• **Exercise brief**:
Out of the material that follows, write out exactly the lines from the line with "added: pink egg (252, 599)" to the line with "moved: yellow banana", both ends included, and no others.
*** Block opens ***
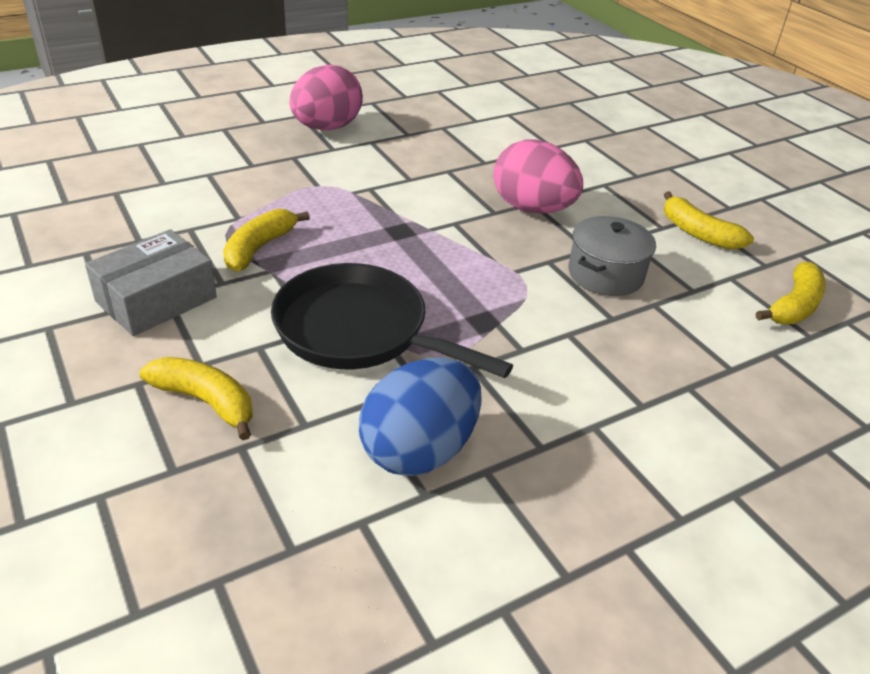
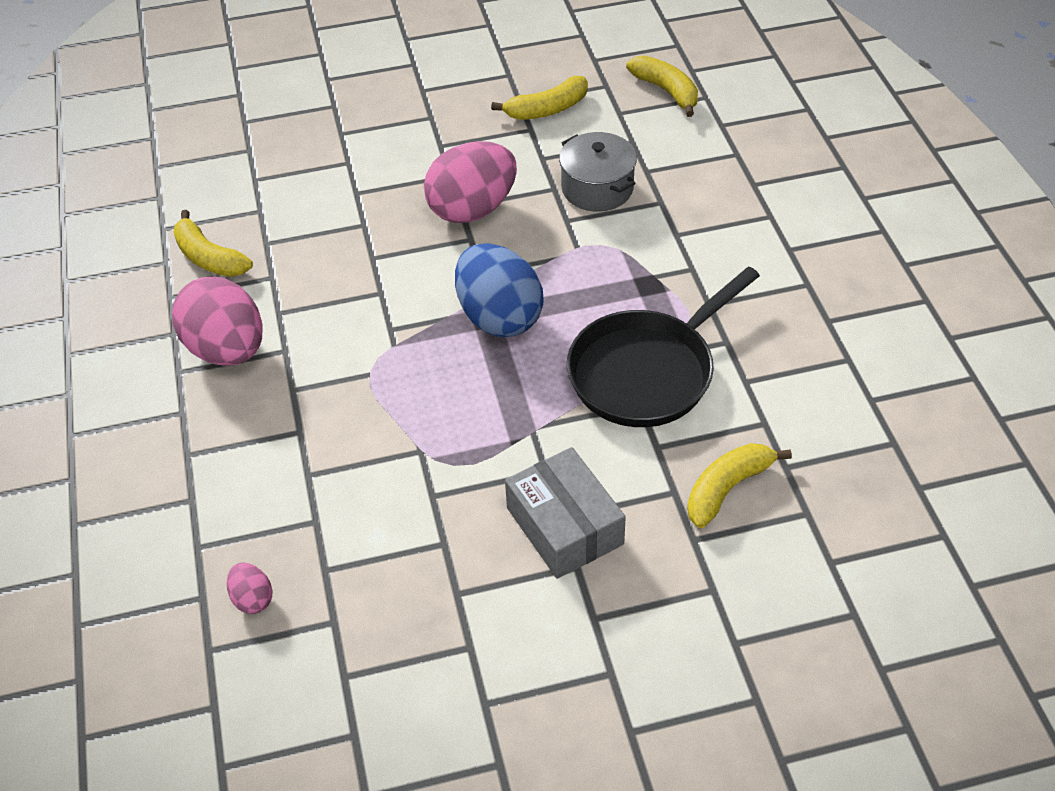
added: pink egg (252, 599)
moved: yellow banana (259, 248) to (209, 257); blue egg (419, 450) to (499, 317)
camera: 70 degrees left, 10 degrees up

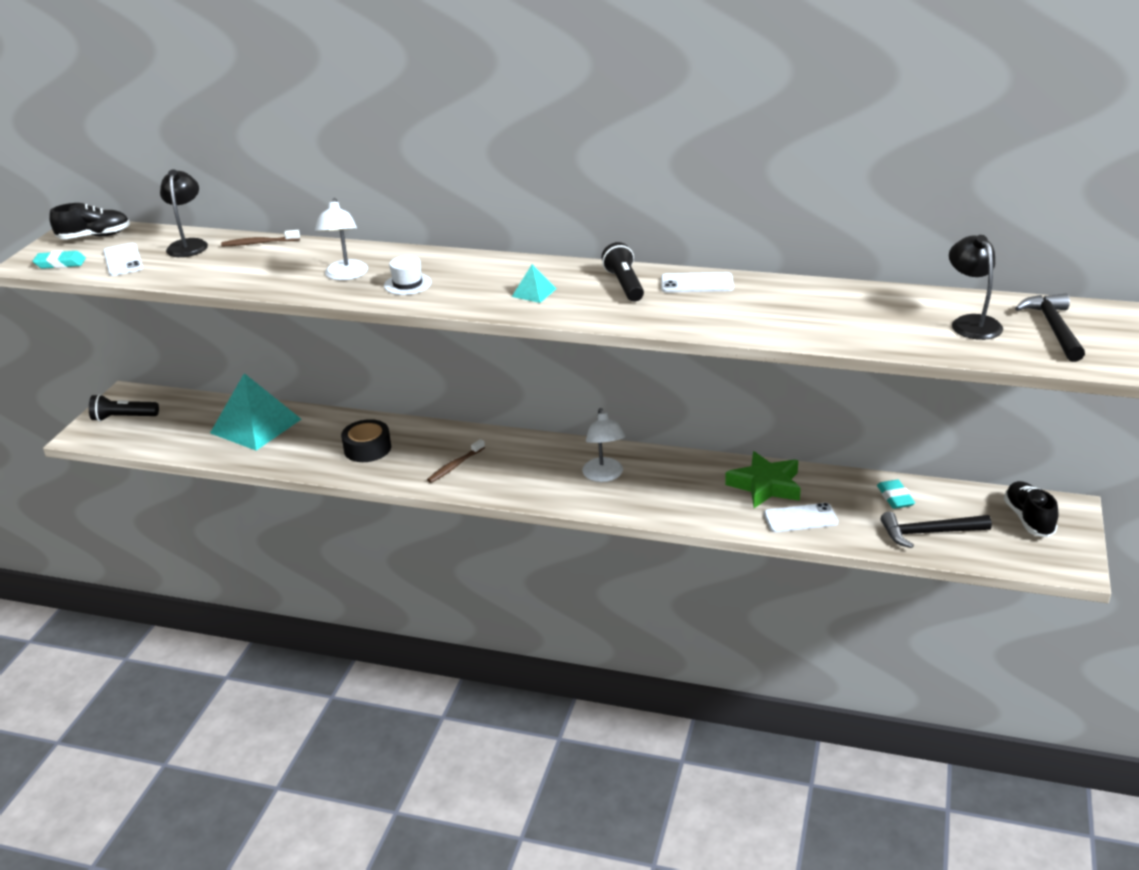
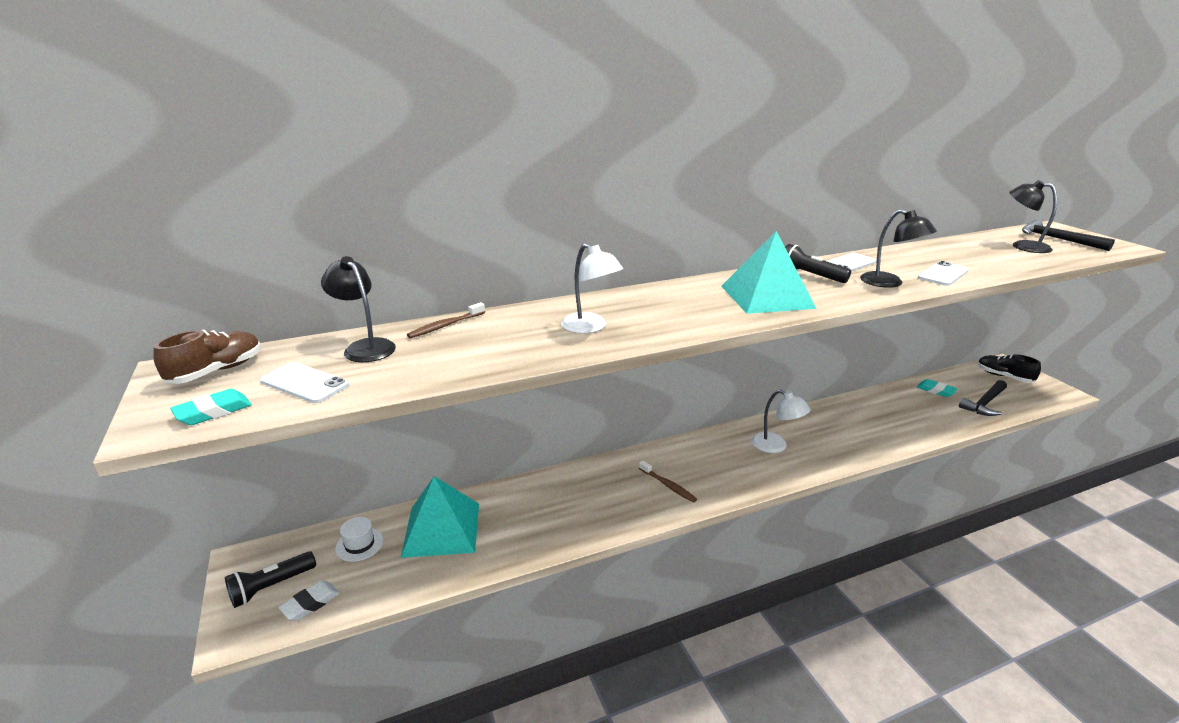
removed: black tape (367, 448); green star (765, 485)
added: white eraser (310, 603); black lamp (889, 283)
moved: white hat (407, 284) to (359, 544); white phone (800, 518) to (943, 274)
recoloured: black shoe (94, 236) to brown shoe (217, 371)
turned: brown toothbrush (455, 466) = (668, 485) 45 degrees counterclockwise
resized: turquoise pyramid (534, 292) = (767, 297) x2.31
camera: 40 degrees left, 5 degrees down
*** Block closes ***
*** Block opens ***
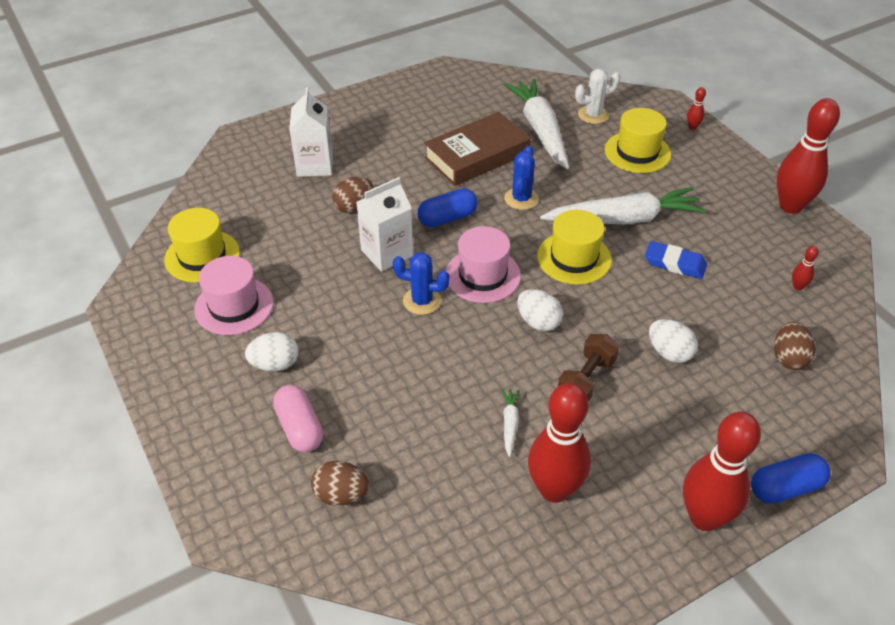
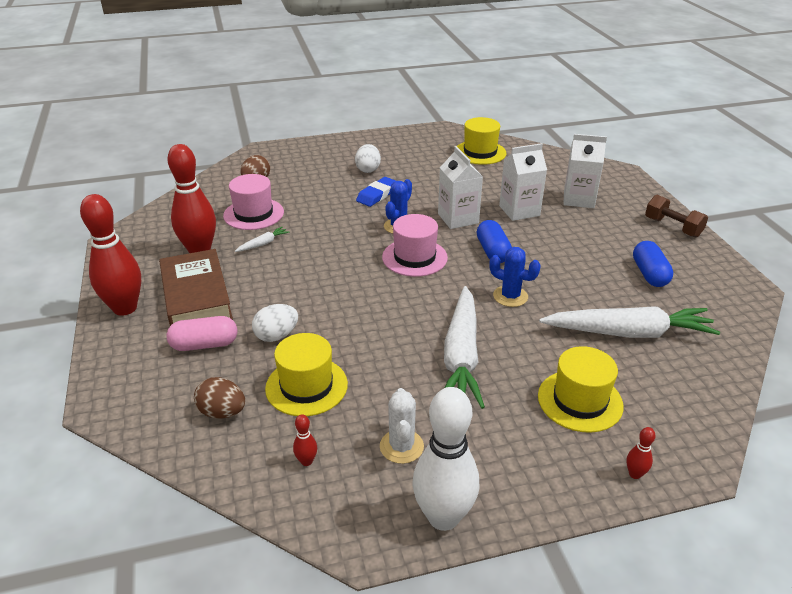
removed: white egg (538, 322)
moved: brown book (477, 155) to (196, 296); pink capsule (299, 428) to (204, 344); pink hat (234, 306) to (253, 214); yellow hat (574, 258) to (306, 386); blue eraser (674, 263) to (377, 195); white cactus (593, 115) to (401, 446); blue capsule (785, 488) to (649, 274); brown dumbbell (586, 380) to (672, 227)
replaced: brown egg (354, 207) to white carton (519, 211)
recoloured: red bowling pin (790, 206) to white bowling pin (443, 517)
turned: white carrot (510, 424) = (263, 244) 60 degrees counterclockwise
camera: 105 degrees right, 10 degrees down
*** Block closes ***
• **Response area**:
added: pink egg (252, 599)
moved: yellow banana (259, 248) to (209, 257); blue egg (419, 450) to (499, 317)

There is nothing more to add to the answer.